(Problem description):
Transcribe exactly everything in the data below from the line containing "AUDIO3: JQ6500 -> DFPlayer" down to the line containing "RADIO3 pin MISO: D9 -> D3", both lines included and nothing further.

(Data section):
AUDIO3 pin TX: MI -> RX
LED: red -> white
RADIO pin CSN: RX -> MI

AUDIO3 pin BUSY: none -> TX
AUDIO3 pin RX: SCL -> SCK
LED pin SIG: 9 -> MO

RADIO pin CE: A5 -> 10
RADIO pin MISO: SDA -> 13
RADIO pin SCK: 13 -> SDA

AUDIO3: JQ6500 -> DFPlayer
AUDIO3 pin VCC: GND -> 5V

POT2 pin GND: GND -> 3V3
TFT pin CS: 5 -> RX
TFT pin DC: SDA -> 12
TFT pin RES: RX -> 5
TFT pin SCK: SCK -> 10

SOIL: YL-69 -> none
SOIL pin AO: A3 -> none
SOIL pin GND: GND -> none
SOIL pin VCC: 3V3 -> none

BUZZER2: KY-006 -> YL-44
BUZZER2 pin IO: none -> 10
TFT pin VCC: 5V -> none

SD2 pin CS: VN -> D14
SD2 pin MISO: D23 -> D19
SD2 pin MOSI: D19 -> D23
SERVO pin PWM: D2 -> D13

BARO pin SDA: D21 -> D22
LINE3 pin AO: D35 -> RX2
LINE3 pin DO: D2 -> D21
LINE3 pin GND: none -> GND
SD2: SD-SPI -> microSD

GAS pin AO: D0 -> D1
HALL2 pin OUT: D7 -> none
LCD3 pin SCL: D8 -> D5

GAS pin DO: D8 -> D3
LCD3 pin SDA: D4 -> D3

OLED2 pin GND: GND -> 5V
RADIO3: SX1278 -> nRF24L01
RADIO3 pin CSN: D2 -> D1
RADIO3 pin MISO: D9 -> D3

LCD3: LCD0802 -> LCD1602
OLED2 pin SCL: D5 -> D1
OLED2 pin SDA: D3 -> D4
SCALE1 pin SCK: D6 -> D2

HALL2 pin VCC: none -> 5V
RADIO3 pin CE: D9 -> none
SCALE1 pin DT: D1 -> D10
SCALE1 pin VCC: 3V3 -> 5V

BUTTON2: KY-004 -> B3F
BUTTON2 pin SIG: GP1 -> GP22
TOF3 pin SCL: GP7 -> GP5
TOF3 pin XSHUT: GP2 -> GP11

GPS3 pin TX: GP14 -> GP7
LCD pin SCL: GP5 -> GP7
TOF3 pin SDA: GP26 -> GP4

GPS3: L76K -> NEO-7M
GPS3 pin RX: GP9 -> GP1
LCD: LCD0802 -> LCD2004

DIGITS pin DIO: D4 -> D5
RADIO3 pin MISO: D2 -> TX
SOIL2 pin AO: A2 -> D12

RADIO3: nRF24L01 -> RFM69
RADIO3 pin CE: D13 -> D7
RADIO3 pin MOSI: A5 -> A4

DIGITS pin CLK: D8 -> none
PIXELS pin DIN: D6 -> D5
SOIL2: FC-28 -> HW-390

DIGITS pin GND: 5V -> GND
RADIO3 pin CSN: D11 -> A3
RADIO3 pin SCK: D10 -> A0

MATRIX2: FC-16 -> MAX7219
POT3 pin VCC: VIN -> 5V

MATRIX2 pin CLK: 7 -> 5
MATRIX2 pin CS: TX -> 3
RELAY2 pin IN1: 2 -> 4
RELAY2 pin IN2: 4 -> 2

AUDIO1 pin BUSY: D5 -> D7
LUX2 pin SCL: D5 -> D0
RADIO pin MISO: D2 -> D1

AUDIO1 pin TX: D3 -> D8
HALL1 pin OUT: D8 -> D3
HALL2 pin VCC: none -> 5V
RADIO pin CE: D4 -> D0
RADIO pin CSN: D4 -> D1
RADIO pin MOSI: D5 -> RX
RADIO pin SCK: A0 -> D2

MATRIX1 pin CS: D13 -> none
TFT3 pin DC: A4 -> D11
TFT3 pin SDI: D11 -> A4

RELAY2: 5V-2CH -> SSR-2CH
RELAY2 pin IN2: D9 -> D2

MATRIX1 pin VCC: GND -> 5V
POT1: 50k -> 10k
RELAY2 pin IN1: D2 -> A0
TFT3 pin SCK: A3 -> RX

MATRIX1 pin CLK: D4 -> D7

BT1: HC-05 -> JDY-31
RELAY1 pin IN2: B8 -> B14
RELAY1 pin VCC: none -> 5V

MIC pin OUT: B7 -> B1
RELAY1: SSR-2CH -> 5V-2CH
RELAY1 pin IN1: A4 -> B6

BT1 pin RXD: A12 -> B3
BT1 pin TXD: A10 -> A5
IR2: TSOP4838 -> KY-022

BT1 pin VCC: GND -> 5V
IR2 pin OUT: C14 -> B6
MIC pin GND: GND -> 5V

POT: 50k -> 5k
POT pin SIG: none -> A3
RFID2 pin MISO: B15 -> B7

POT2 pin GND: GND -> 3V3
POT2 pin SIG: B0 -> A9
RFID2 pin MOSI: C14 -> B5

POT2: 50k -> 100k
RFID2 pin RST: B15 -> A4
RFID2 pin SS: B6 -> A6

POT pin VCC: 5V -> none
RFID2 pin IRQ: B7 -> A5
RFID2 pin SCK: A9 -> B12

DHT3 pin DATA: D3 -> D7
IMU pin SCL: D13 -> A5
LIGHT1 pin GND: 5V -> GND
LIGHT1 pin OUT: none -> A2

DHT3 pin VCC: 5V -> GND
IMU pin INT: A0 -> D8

(Written solution):
AUDIO3: JQ6500 -> DFPlayer
AUDIO3 pin VCC: GND -> 5V

POT2 pin GND: GND -> 3V3
TFT pin CS: 5 -> RX
TFT pin DC: SDA -> 12
TFT pin RES: RX -> 5
TFT pin SCK: SCK -> 10

SOIL: YL-69 -> none
SOIL pin AO: A3 -> none
SOIL pin GND: GND -> none
SOIL pin VCC: 3V3 -> none

BUZZER2: KY-006 -> YL-44
BUZZER2 pin IO: none -> 10
TFT pin VCC: 5V -> none

SD2 pin CS: VN -> D14
SD2 pin MISO: D23 -> D19
SD2 pin MOSI: D19 -> D23
SERVO pin PWM: D2 -> D13

BARO pin SDA: D21 -> D22
LINE3 pin AO: D35 -> RX2
LINE3 pin DO: D2 -> D21
LINE3 pin GND: none -> GND
SD2: SD-SPI -> microSD

GAS pin AO: D0 -> D1
HALL2 pin OUT: D7 -> none
LCD3 pin SCL: D8 -> D5

GAS pin DO: D8 -> D3
LCD3 pin SDA: D4 -> D3

OLED2 pin GND: GND -> 5V
RADIO3: SX1278 -> nRF24L01
RADIO3 pin CSN: D2 -> D1
RADIO3 pin MISO: D9 -> D3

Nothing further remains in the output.